> Directions for this task
Those lines of the data that hold the word "SENS" are to be copied out.

> Extracted records
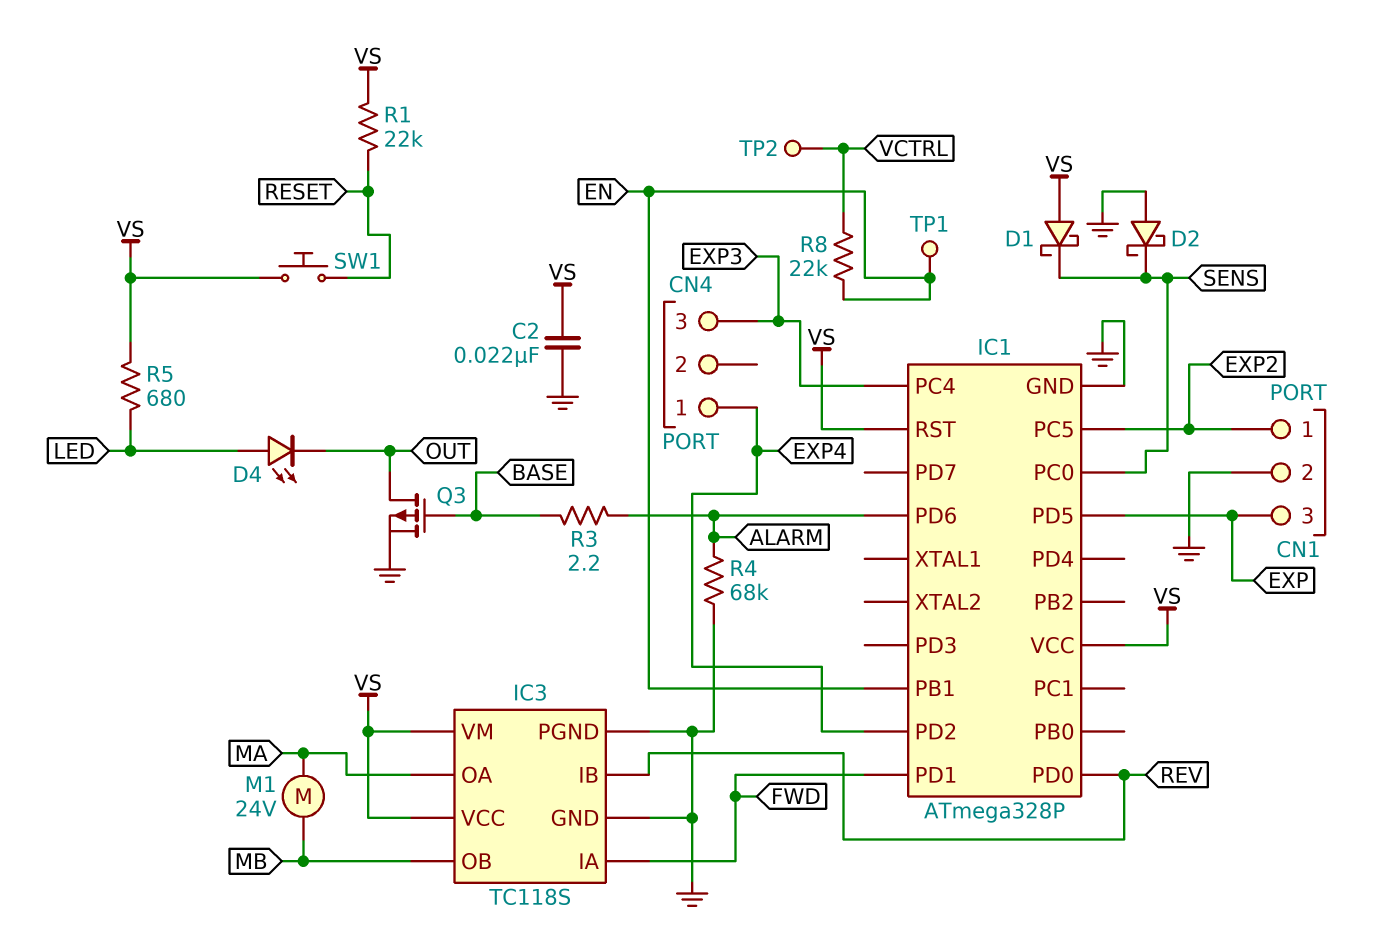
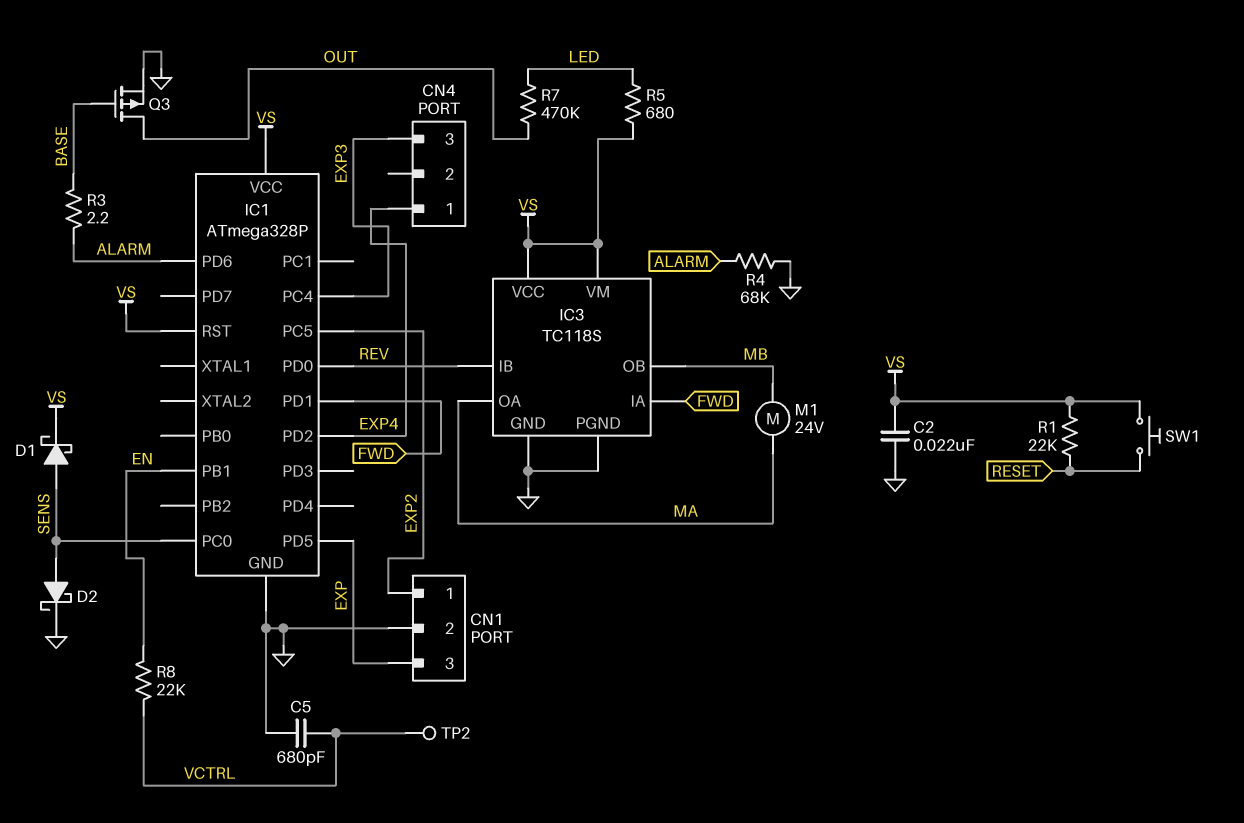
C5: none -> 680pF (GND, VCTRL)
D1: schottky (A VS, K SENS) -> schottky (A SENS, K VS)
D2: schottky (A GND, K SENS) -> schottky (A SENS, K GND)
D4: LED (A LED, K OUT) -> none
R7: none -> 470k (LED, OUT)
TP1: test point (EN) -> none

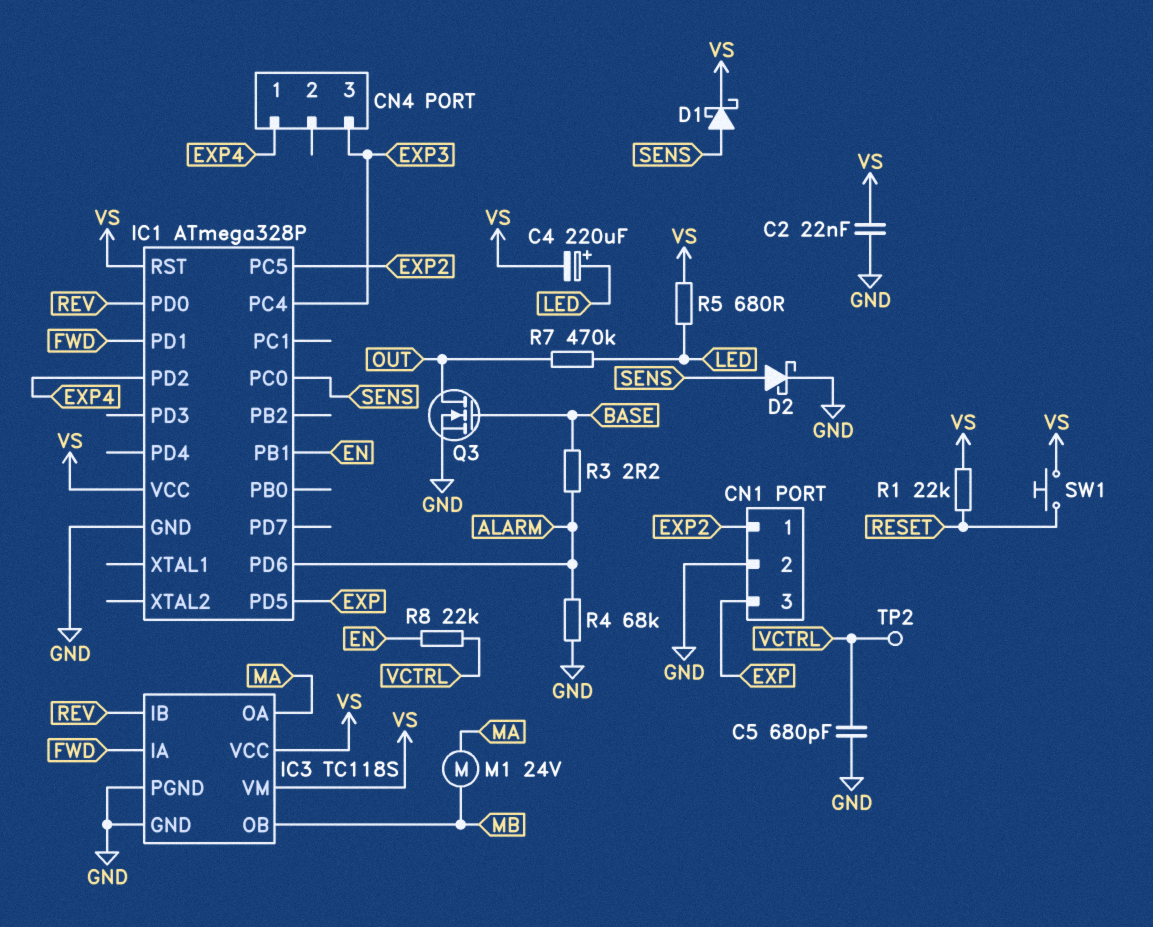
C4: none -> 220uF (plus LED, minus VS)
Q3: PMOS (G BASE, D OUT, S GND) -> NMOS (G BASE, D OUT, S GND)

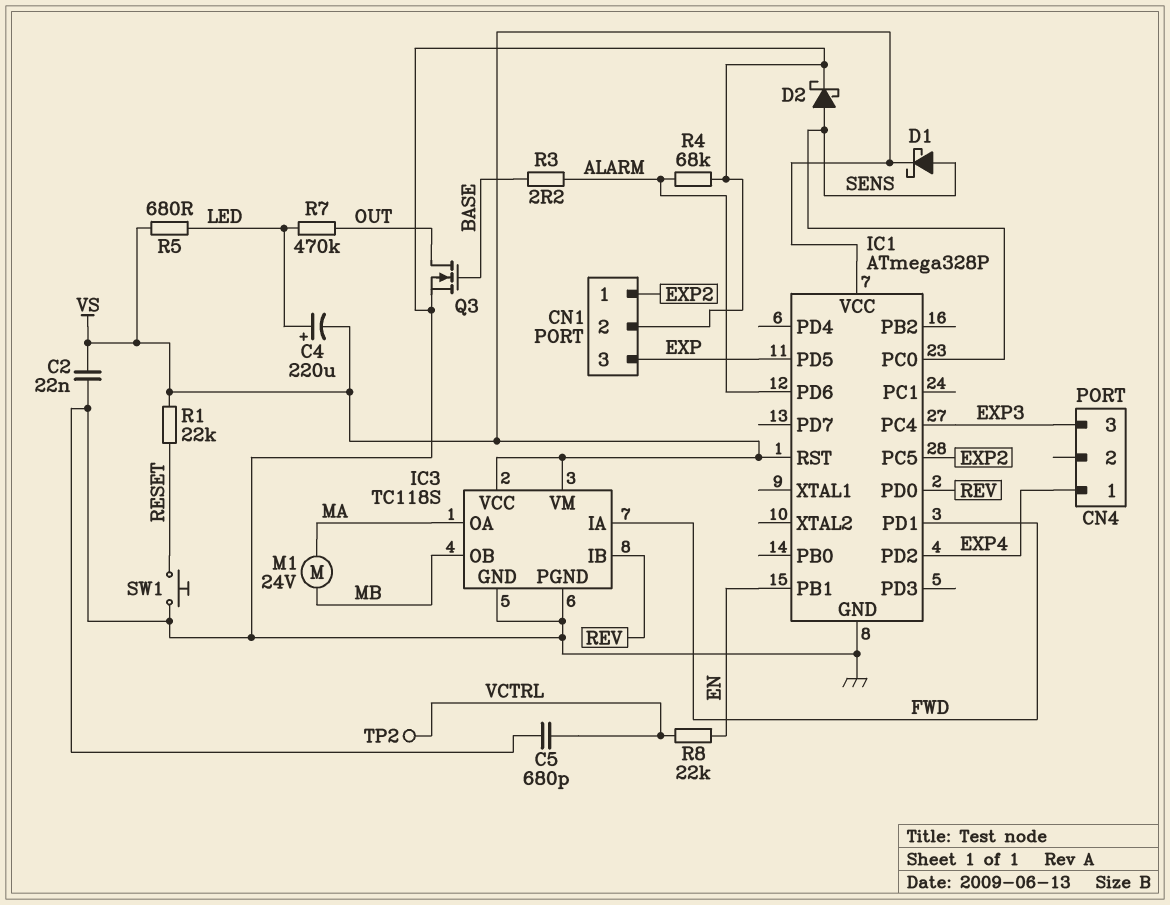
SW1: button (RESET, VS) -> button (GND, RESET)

> Task response
D1: schottky (A VS, K SENS) -> schottky (A SENS, K VS)
D2: schottky (A GND, K SENS) -> schottky (A SENS, K GND)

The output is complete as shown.